=== INSTRUCTIONS TO FOLLOW ===
Starting with the line that holds "orange tape: 1 -> 2", repeat each line through the last one below, exactly. Pictures stay out.

=== SUPPLIED INFORMATION ===
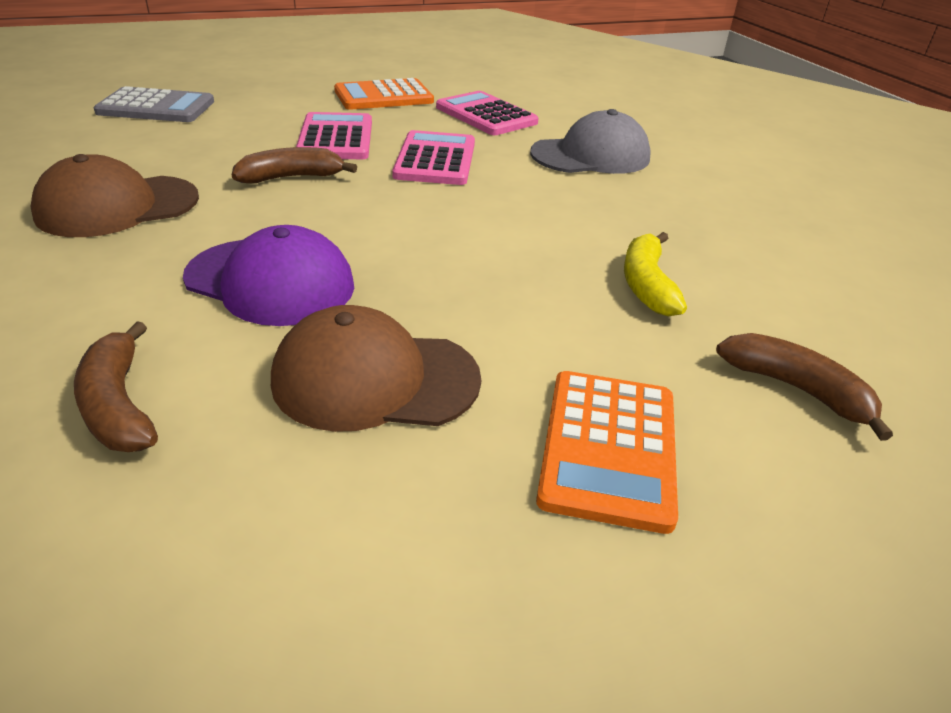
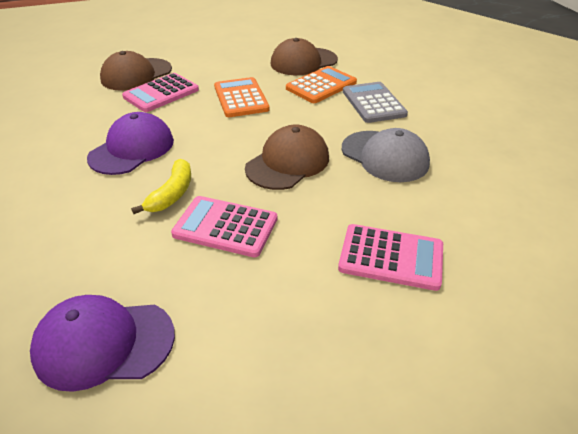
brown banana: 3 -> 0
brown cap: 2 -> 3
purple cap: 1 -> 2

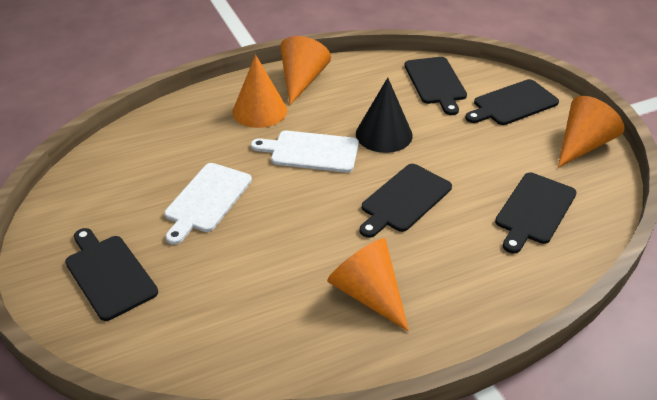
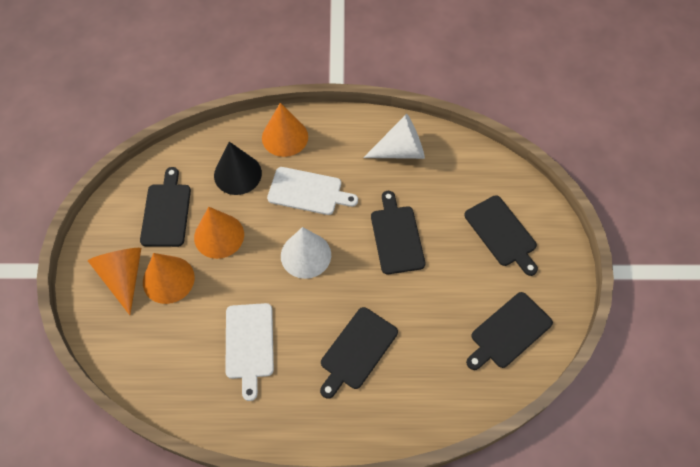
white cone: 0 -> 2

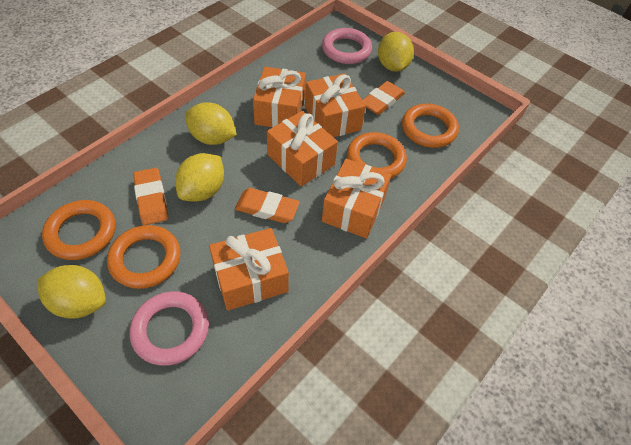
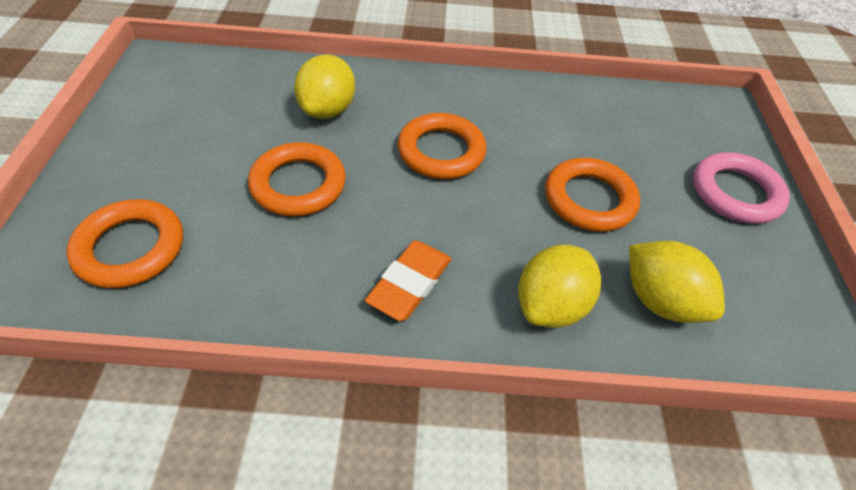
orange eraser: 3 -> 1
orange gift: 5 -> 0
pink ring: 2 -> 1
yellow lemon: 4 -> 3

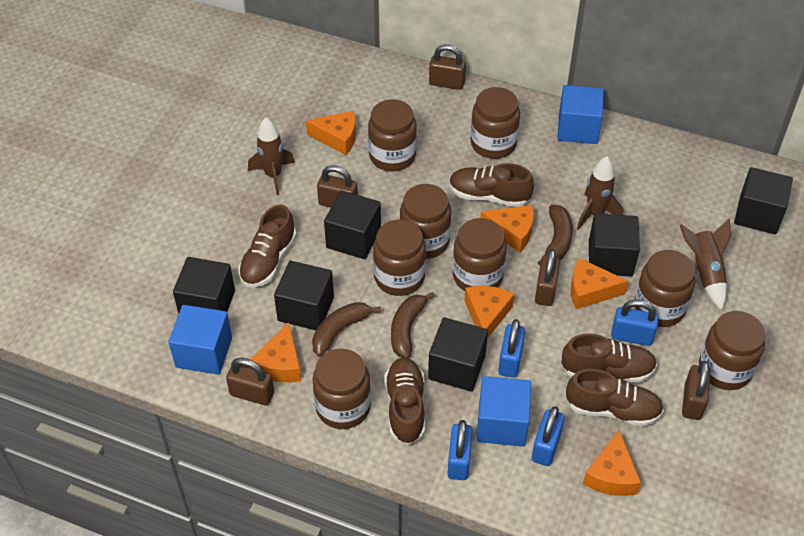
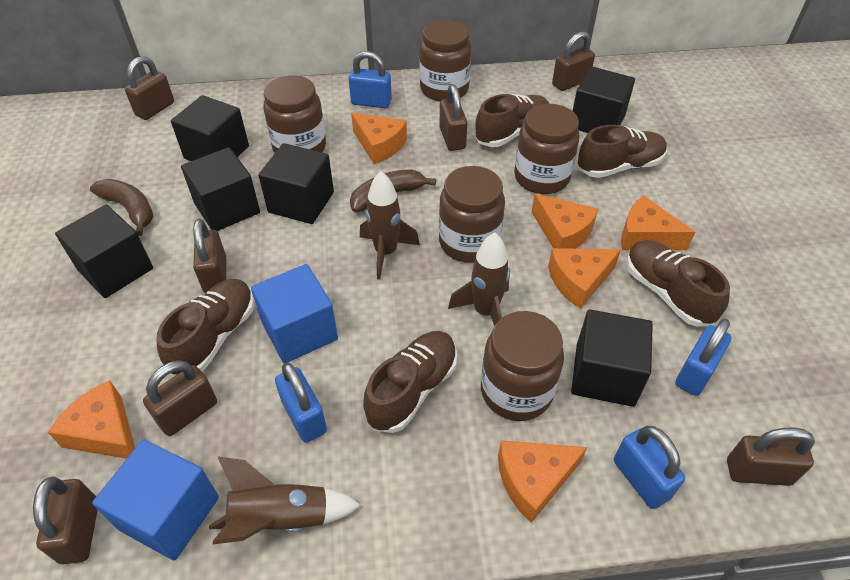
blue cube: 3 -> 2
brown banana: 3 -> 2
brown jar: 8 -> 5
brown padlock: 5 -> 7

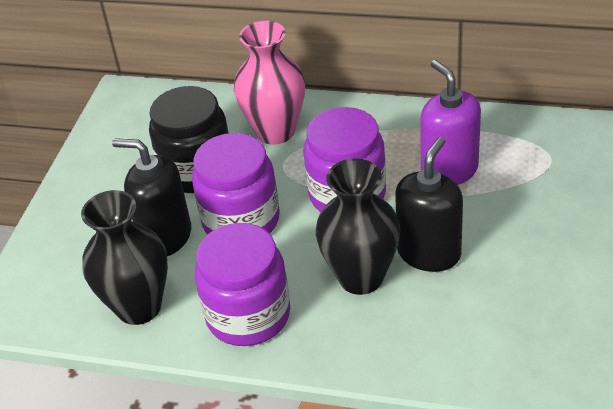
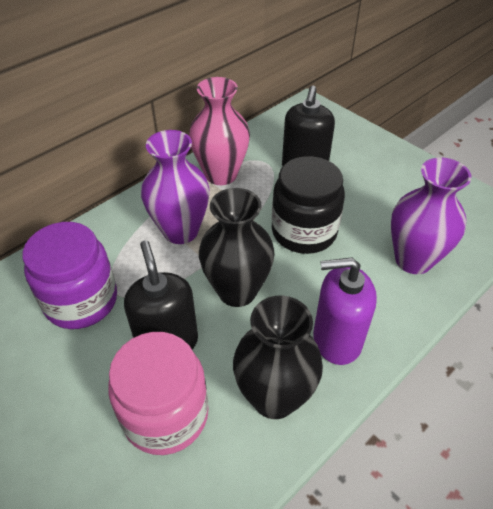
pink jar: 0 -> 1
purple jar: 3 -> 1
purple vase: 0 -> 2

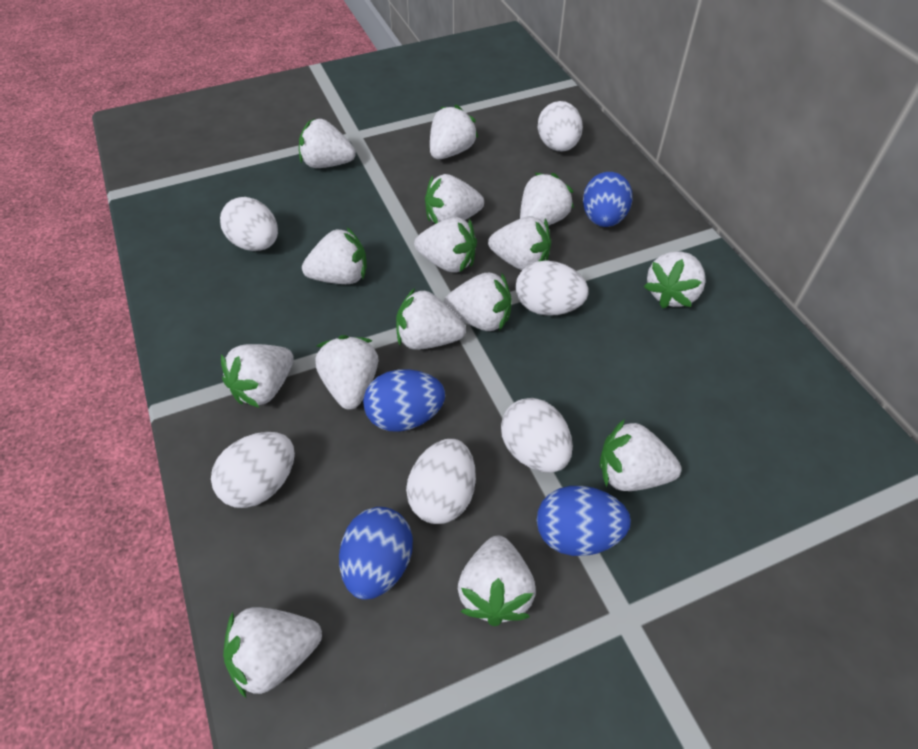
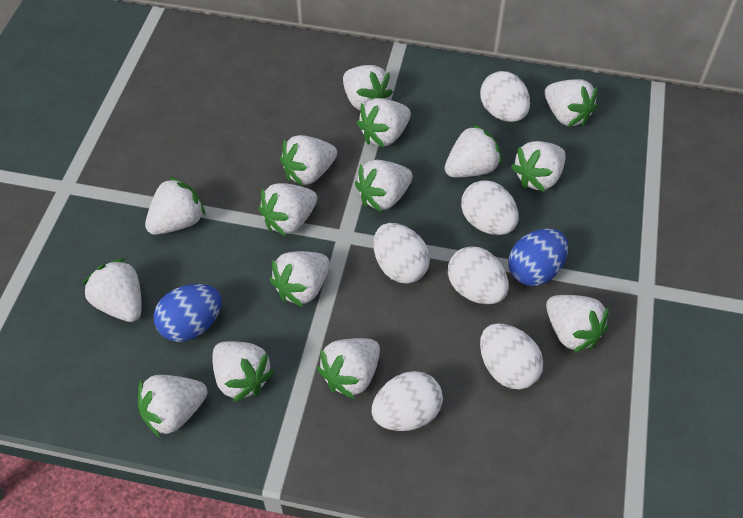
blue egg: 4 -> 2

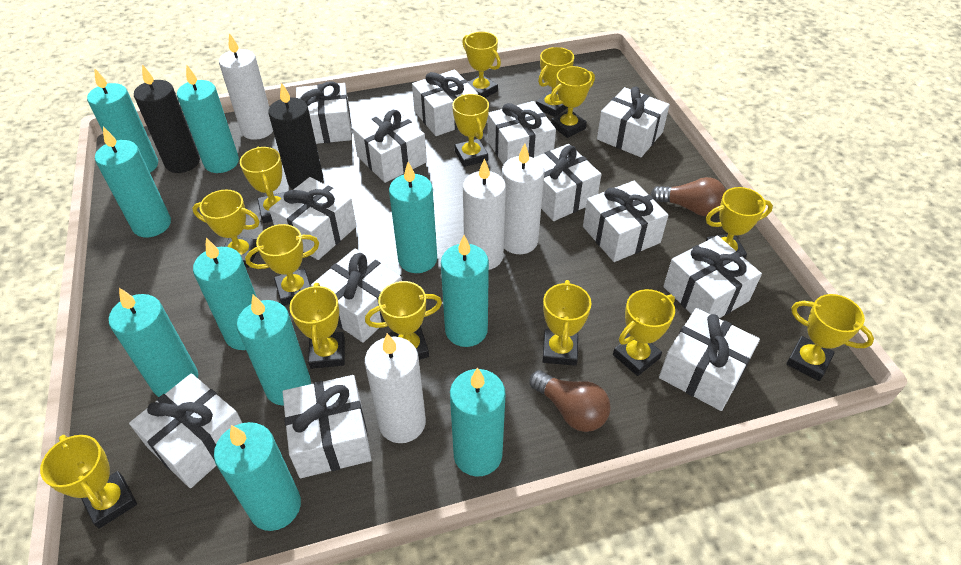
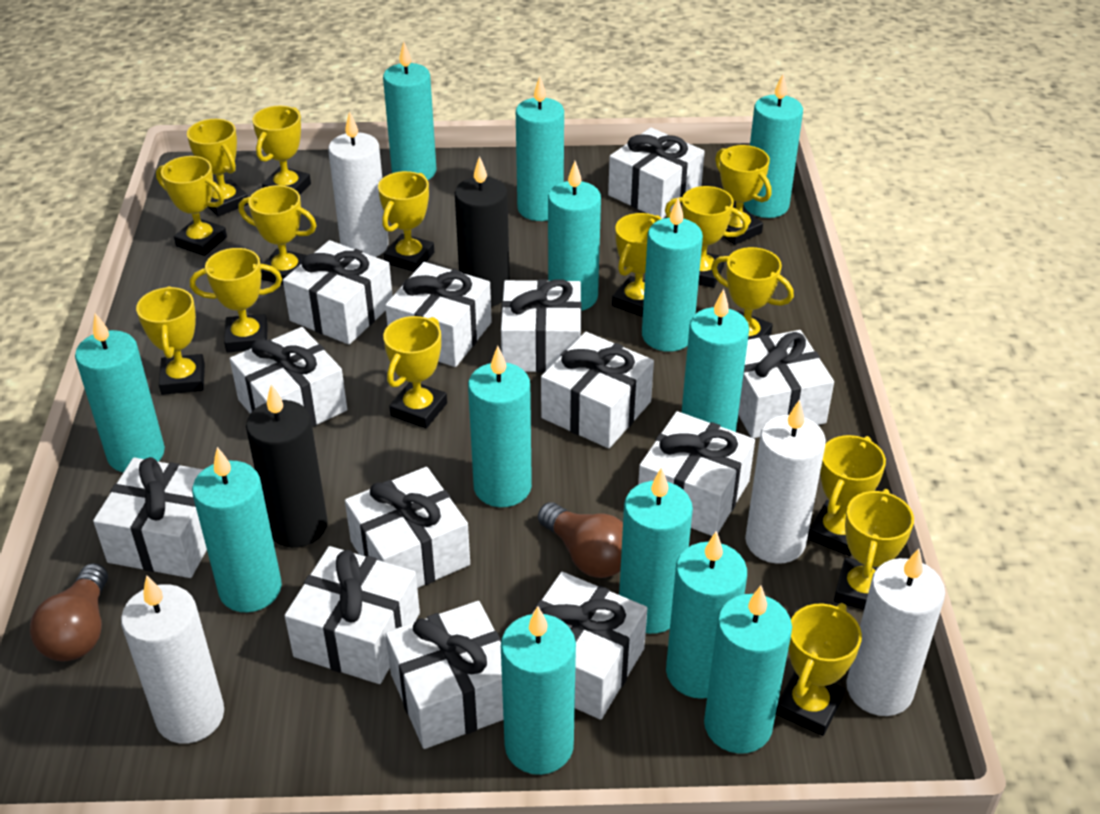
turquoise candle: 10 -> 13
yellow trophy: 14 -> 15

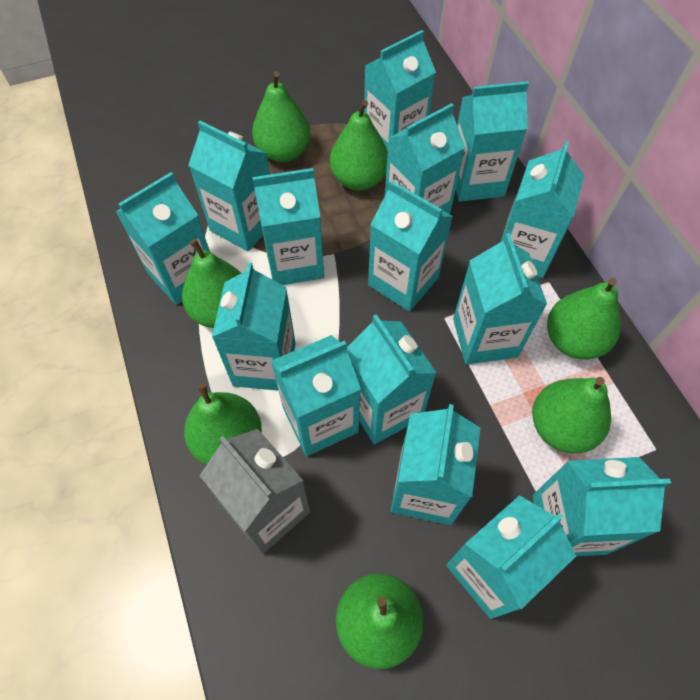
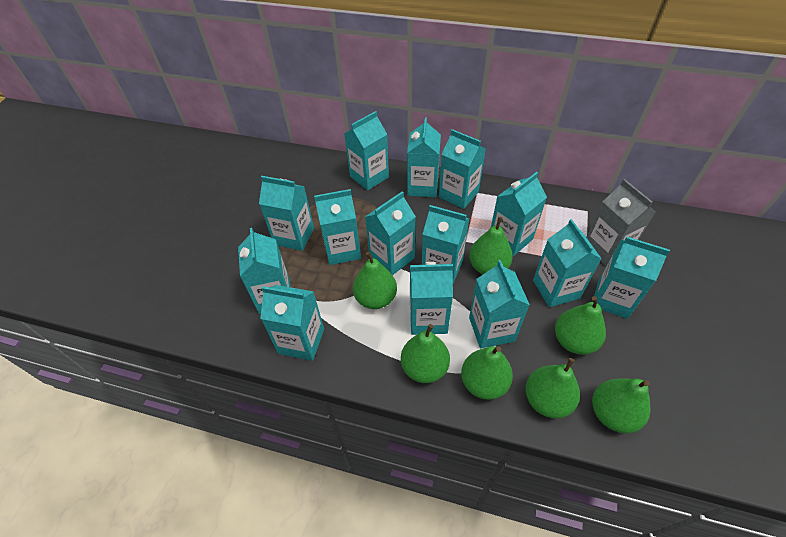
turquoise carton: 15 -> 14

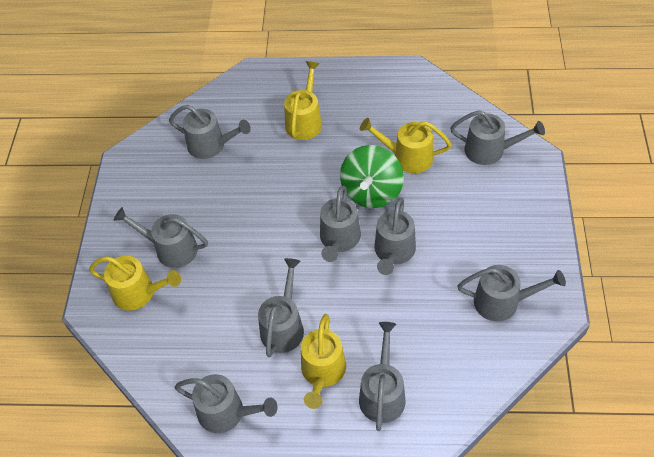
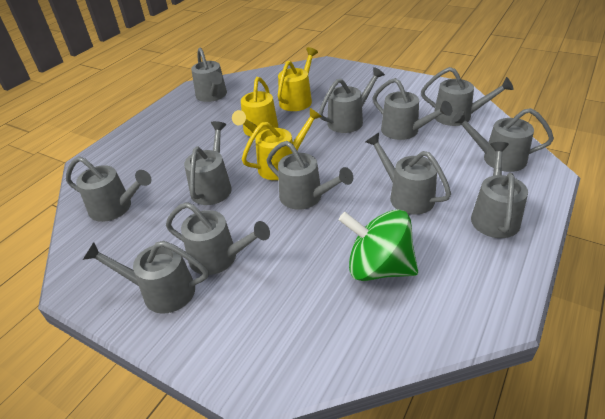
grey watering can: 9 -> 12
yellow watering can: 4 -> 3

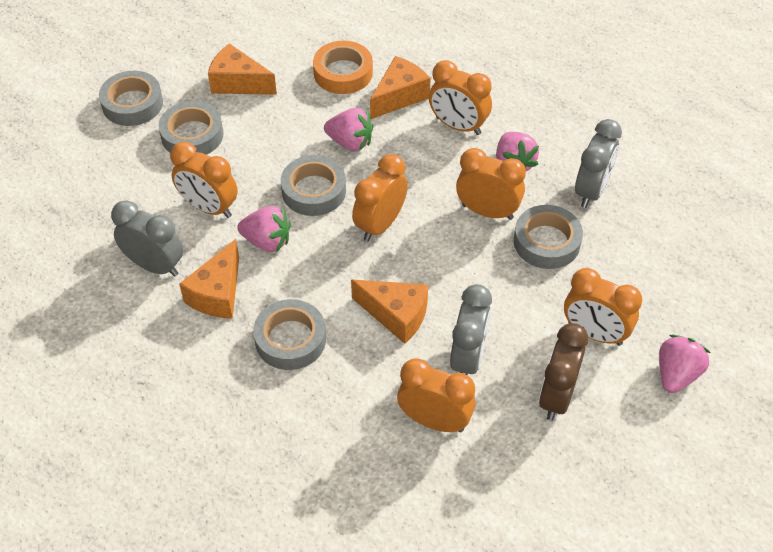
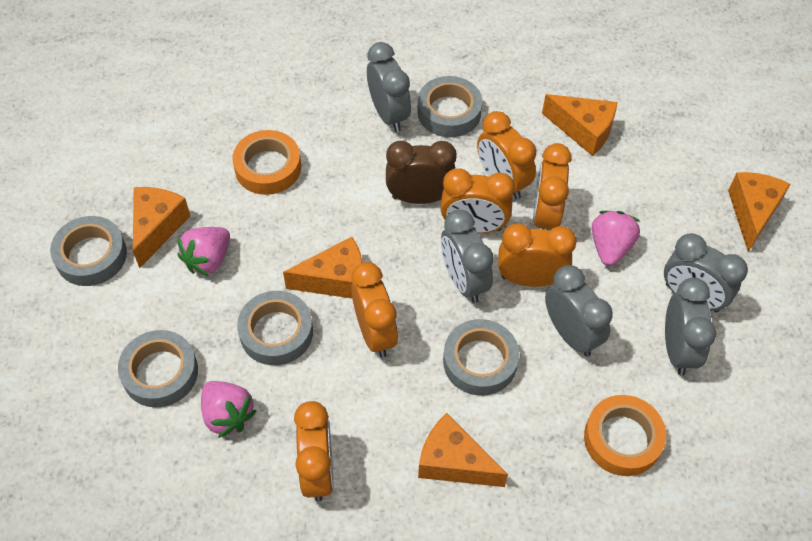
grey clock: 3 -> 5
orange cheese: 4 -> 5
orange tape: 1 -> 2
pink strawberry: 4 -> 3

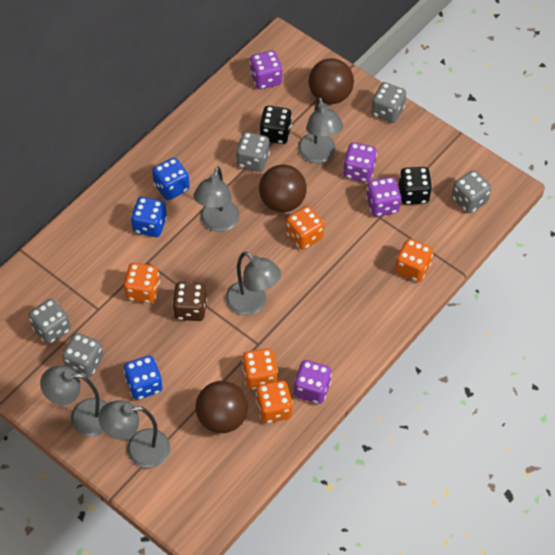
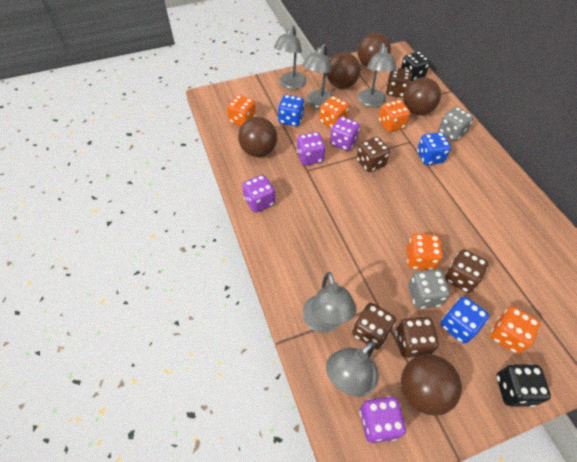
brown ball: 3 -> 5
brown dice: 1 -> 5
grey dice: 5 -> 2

=== ANSWER TO THE EXERCISE ===
orange tape: 1 -> 2
pink strawberry: 4 -> 3

brown ball: 3 -> 5
brown dice: 1 -> 5
grey dice: 5 -> 2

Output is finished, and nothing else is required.